What you need to do => An exact restatement of the entire listing is needed, excluding all images.

Record excerpts Start Marker

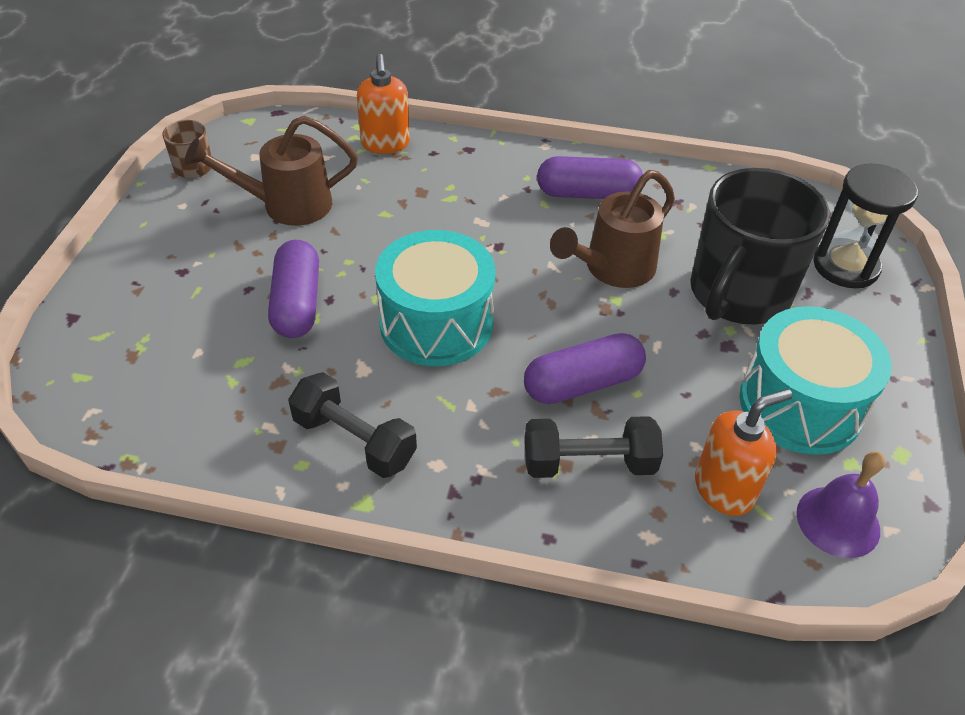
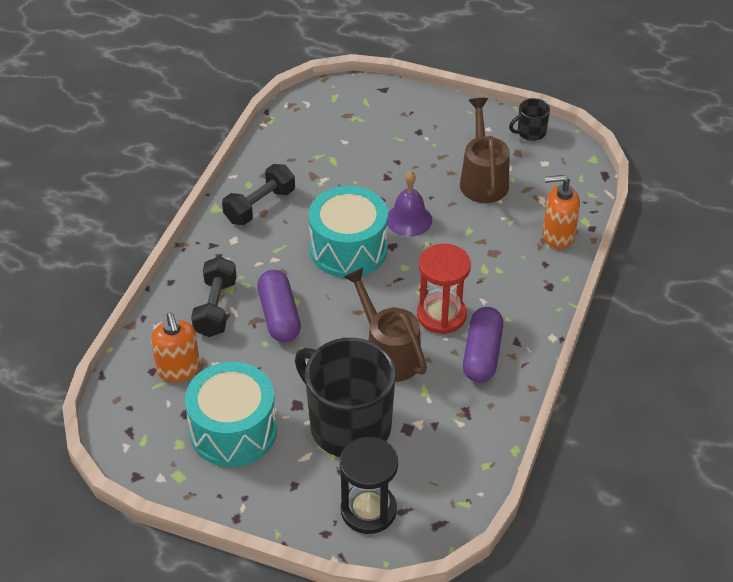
camera: 100 degrees right, 0 degrees up
(194, 168) = (530, 132): brown mug -> black mug
(297, 303) = (379, 183): purple capsule -> none
(536, 228) = (441, 315): none -> red hourglass
(838, 521) = (139, 421): purple bell -> purple bell (409, 219)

Record excerpts End Marker

Exercise answer =>
camera: 100 degrees right, 0 degrees up
(194, 168) = (530, 132): brown mug -> black mug
(297, 303) = (379, 183): purple capsule -> none
(536, 228) = (441, 315): none -> red hourglass
(838, 521) = (139, 421): purple bell -> purple bell (409, 219)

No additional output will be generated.